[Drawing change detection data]
━━━
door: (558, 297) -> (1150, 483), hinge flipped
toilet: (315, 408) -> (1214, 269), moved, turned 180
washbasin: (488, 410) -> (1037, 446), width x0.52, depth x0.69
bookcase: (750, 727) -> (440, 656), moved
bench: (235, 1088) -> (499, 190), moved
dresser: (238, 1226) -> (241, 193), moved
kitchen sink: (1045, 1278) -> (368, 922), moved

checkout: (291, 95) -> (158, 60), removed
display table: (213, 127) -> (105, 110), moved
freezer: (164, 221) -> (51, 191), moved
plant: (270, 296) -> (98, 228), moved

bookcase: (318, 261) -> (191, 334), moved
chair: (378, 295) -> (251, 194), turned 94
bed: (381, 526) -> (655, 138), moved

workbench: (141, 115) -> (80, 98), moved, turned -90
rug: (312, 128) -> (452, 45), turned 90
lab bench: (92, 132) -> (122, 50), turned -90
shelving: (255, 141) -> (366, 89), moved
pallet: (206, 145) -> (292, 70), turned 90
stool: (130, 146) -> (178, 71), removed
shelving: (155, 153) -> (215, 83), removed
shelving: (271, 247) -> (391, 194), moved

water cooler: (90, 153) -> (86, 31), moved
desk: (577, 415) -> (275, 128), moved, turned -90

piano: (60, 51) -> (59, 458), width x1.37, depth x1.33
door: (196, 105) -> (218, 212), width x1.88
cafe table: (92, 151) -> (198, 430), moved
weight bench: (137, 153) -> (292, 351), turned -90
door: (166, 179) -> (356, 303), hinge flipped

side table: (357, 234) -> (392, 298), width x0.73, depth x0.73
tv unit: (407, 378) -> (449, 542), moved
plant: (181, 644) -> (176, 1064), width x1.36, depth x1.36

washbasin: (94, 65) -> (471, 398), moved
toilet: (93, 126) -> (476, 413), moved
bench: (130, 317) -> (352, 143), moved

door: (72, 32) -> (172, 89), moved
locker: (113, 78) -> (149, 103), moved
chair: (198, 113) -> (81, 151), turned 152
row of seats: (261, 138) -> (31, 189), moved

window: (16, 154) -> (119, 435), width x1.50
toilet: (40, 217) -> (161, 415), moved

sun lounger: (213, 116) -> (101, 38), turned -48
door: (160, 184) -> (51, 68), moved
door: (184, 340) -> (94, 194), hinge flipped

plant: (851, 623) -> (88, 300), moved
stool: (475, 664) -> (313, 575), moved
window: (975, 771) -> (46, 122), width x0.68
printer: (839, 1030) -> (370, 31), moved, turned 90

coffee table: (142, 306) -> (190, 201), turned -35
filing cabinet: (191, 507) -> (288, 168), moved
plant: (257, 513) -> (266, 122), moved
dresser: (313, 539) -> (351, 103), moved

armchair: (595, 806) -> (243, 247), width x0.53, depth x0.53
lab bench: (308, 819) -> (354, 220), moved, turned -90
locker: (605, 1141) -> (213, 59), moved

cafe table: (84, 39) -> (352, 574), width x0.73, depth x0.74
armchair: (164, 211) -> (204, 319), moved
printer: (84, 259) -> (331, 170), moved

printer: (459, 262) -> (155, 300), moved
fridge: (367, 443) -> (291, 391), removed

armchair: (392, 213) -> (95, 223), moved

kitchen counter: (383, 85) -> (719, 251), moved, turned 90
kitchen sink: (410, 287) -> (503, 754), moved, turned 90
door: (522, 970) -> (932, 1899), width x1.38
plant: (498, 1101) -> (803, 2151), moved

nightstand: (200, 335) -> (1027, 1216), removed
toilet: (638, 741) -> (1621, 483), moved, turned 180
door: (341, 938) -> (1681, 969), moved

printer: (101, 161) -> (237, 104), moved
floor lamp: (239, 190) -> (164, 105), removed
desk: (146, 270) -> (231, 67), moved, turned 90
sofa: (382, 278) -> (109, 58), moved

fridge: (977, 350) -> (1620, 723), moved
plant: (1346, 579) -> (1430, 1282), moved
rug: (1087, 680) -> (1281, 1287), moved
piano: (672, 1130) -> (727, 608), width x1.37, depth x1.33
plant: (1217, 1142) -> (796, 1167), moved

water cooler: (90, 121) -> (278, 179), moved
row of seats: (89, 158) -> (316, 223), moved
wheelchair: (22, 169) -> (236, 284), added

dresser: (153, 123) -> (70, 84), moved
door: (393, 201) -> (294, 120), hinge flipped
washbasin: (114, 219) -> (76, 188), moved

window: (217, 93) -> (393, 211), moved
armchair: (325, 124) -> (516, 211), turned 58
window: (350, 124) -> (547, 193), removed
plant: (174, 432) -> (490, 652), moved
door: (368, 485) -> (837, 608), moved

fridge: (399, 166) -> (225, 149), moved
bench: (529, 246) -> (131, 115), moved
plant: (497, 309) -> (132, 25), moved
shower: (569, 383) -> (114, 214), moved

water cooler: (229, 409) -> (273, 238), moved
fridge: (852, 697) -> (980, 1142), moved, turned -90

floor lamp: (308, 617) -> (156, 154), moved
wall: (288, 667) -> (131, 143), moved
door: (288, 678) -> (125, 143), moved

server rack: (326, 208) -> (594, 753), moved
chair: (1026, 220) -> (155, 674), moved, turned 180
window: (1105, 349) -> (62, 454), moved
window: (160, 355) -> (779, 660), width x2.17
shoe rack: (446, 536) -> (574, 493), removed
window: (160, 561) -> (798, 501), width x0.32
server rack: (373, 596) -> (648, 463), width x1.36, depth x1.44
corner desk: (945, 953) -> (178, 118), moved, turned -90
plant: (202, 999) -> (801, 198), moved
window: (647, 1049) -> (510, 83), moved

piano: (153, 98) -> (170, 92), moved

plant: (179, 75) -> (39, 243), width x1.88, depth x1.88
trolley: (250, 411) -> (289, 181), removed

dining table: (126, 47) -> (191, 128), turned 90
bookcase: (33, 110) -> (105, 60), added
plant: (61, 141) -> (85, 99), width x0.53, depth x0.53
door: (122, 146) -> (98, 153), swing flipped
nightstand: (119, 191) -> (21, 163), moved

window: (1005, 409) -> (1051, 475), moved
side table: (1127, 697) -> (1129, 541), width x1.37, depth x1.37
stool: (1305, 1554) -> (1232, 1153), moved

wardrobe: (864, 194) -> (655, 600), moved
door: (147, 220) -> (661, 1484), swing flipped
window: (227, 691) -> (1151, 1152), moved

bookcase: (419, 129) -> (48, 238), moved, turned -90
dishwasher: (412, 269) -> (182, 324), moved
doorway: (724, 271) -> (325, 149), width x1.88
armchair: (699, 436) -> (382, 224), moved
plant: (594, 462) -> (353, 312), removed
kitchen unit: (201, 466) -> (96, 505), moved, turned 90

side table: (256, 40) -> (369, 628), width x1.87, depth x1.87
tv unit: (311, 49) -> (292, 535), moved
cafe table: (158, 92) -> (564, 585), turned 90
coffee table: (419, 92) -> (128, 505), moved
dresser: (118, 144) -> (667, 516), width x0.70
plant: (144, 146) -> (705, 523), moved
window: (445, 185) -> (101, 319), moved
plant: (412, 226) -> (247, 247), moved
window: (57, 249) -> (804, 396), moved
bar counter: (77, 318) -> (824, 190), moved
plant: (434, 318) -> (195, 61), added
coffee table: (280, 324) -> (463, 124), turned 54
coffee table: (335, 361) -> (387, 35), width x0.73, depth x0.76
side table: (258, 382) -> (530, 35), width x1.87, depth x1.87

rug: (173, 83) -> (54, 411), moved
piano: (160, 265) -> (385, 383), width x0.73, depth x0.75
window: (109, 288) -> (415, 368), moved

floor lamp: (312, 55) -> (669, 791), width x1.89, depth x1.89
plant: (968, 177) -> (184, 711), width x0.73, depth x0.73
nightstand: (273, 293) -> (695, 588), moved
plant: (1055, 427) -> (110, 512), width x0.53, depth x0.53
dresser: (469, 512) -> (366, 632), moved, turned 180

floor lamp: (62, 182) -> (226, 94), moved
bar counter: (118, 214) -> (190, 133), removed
━━━
TASK TO COMPLETE
Reproduce exactly the section above that begins at the line containing "fridge: (977, 350) -> (1620, 723), moved" and ends at the line containing "corner desk: (945, 953)", leaving out all other lines.

ANSWER TO THIS EXERCISE
fridge: (977, 350) -> (1620, 723), moved
plant: (1346, 579) -> (1430, 1282), moved
rug: (1087, 680) -> (1281, 1287), moved
piano: (672, 1130) -> (727, 608), width x1.37, depth x1.33
plant: (1217, 1142) -> (796, 1167), moved

water cooler: (90, 121) -> (278, 179), moved
row of seats: (89, 158) -> (316, 223), moved
wheelchair: (22, 169) -> (236, 284), added

dresser: (153, 123) -> (70, 84), moved
door: (393, 201) -> (294, 120), hinge flipped
washbasin: (114, 219) -> (76, 188), moved

window: (217, 93) -> (393, 211), moved
armchair: (325, 124) -> (516, 211), turned 58
window: (350, 124) -> (547, 193), removed
plant: (174, 432) -> (490, 652), moved
door: (368, 485) -> (837, 608), moved

fridge: (399, 166) -> (225, 149), moved
bench: (529, 246) -> (131, 115), moved
plant: (497, 309) -> (132, 25), moved
shower: (569, 383) -> (114, 214), moved

water cooler: (229, 409) -> (273, 238), moved
fridge: (852, 697) -> (980, 1142), moved, turned -90

floor lamp: (308, 617) -> (156, 154), moved
wall: (288, 667) -> (131, 143), moved
door: (288, 678) -> (125, 143), moved

server rack: (326, 208) -> (594, 753), moved
chair: (1026, 220) -> (155, 674), moved, turned 180
window: (1105, 349) -> (62, 454), moved
window: (160, 355) -> (779, 660), width x2.17
shoe rack: (446, 536) -> (574, 493), removed
window: (160, 561) -> (798, 501), width x0.32
server rack: (373, 596) -> (648, 463), width x1.36, depth x1.44
corner desk: (945, 953) -> (178, 118), moved, turned -90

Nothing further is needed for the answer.